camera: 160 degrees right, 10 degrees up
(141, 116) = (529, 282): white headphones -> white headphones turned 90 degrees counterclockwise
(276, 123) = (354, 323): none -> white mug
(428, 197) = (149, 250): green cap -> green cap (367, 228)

== == ==

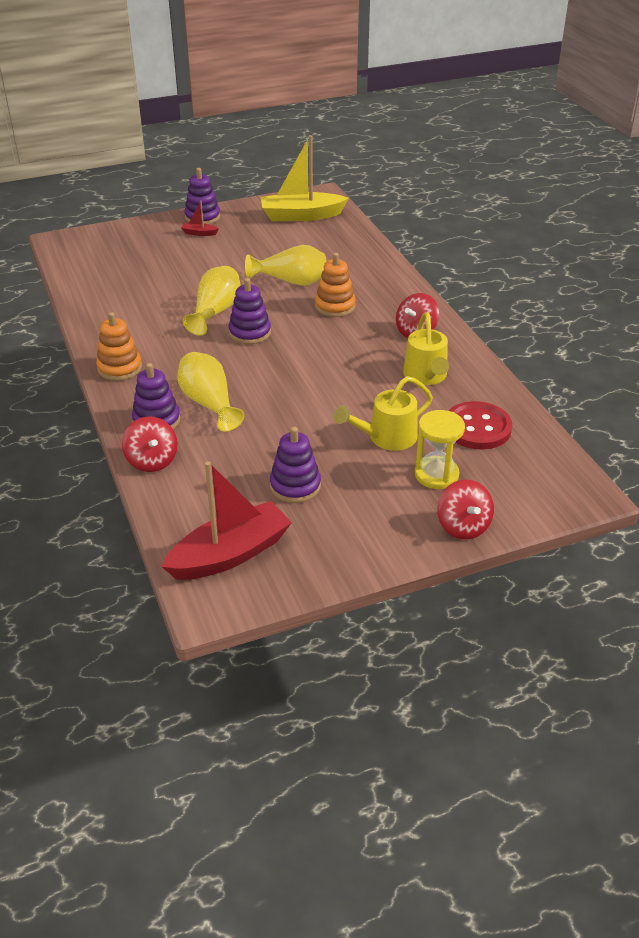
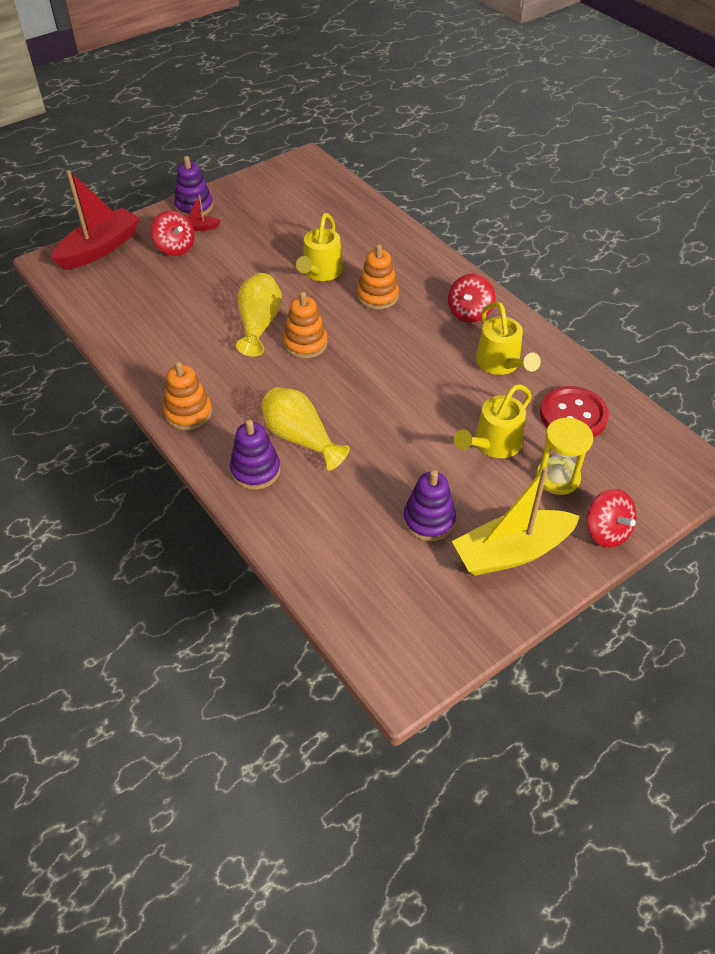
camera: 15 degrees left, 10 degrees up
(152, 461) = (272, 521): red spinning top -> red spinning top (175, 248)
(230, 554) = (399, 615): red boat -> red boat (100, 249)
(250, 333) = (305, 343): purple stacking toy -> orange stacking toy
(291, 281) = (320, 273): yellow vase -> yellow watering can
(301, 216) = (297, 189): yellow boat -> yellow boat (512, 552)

== == ==

Exercise goal
Among the records above, extract exactly the lines from the line with "(141, 116) = (529, 282): white" to the line with "(428, 197) = (149, 250): green", both lines included, and leave out the rest.

Answer to this task
(141, 116) = (529, 282): white headphones -> white headphones turned 90 degrees counterclockwise
(276, 123) = (354, 323): none -> white mug
(428, 197) = (149, 250): green cap -> green cap (367, 228)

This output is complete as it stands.